_How to complete this task:_
Filter the entries down to the lines containing "gipazukol", and copy those lines.

_Data in this exercise:_
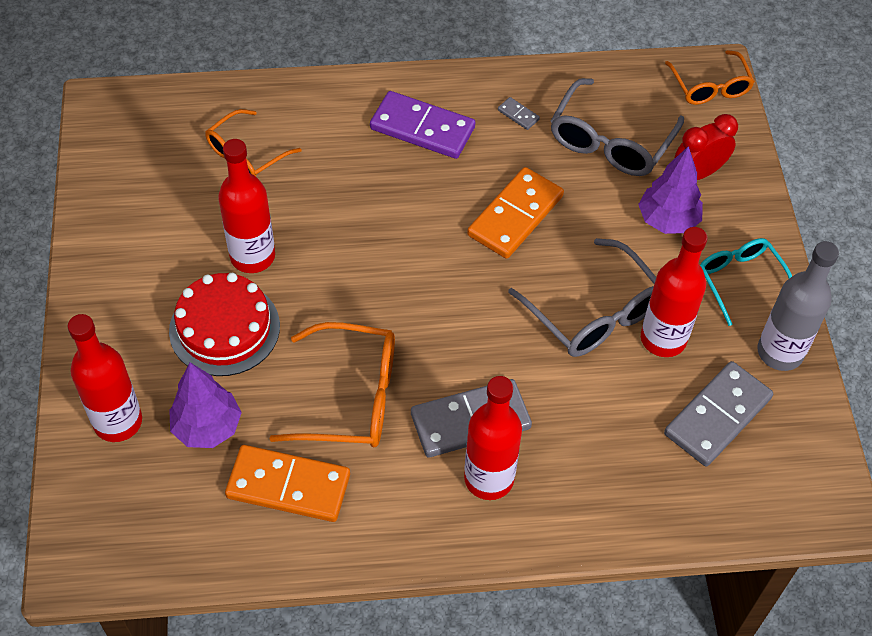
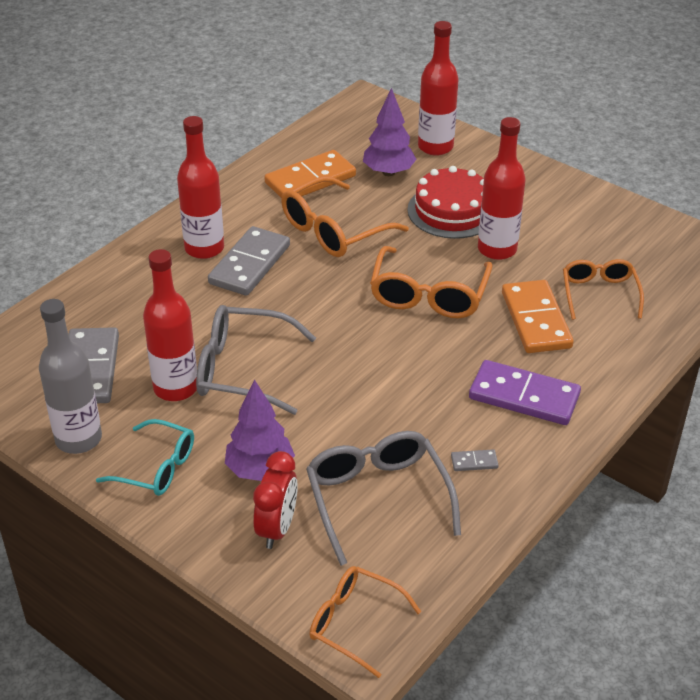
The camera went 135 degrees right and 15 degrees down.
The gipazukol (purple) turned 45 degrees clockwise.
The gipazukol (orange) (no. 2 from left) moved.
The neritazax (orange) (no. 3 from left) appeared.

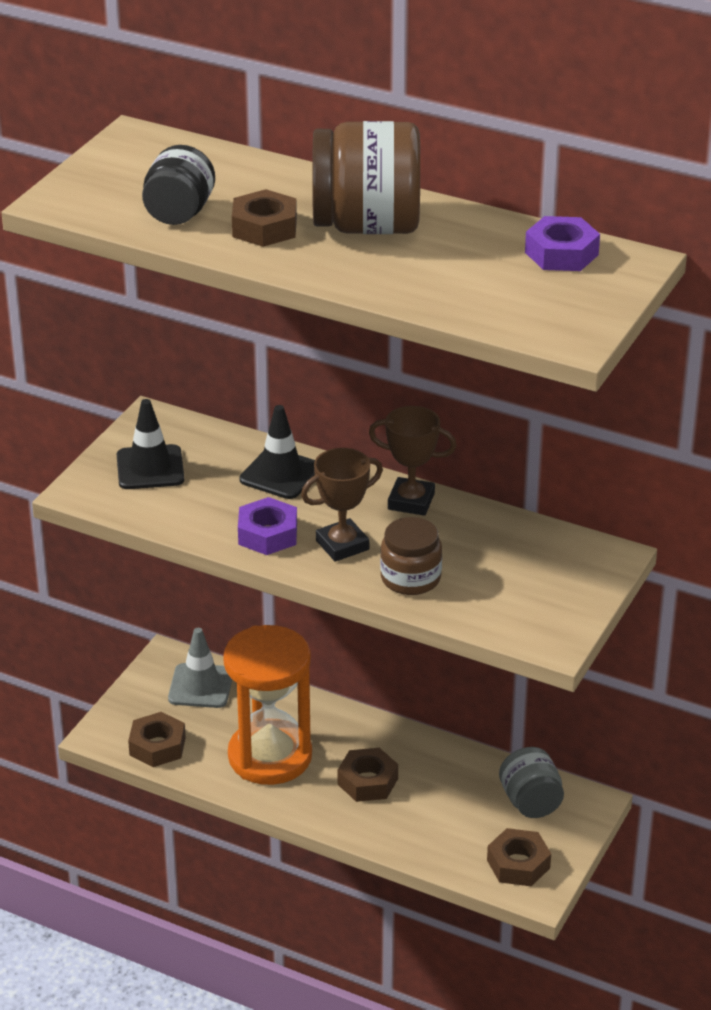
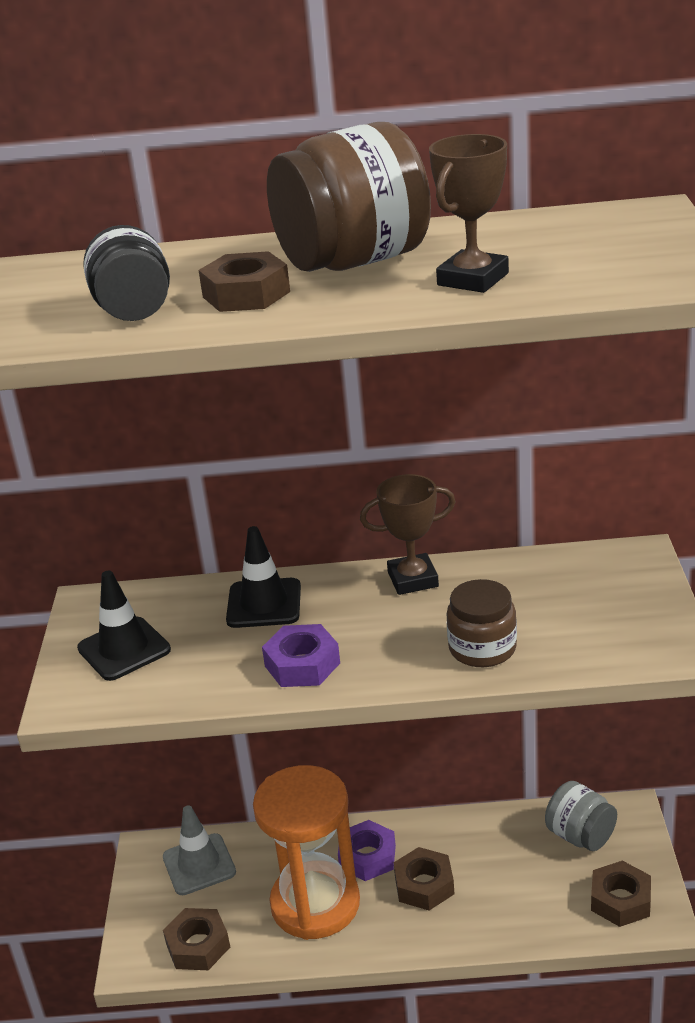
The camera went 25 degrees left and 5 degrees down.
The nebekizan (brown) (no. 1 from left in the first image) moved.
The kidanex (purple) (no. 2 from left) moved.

_Answer to this exercise:_
The gipazukol (purple) turned 45 degrees clockwise.
The gipazukol (orange) (no. 2 from left) moved.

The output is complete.